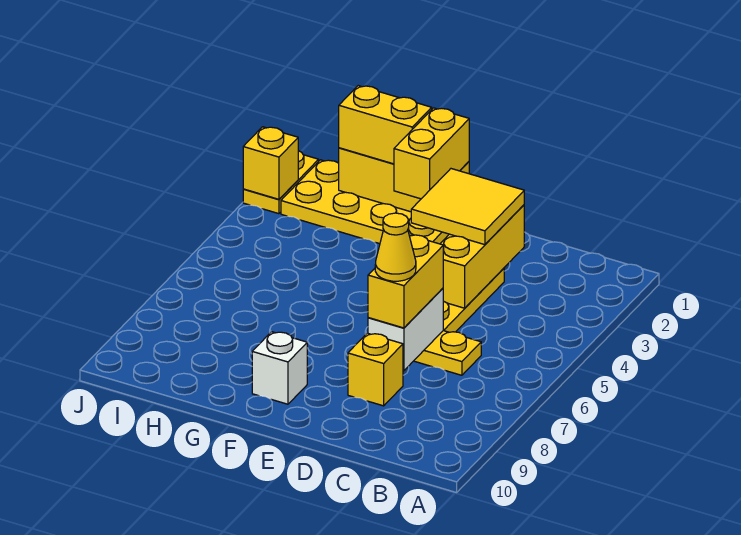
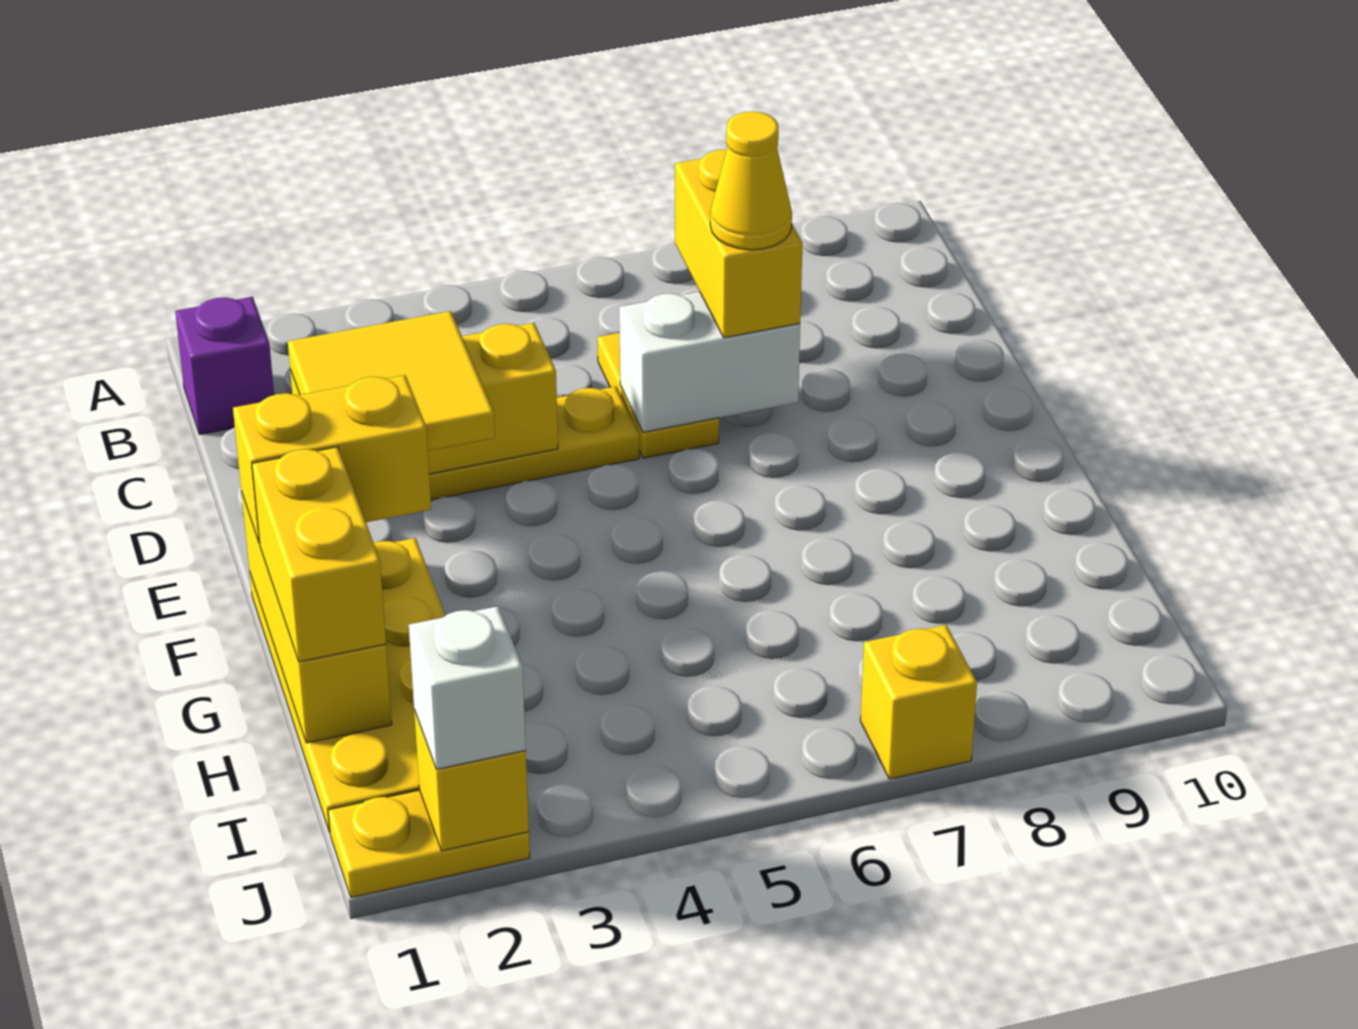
none -> purple brick B1 level 1
yellow brick D6:D7 level 3 -> yellow brick C7:D7 level 3
yellow brick D8 level 1 -> yellow brick J7 level 1
white brick F9 level 1 -> white brick J2 level 3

#####

» What you need to do
Return all lines from the material that contain "yellow".

» Problem solution
yellow brick D6:D7 level 3 -> yellow brick C7:D7 level 3
yellow brick D8 level 1 -> yellow brick J7 level 1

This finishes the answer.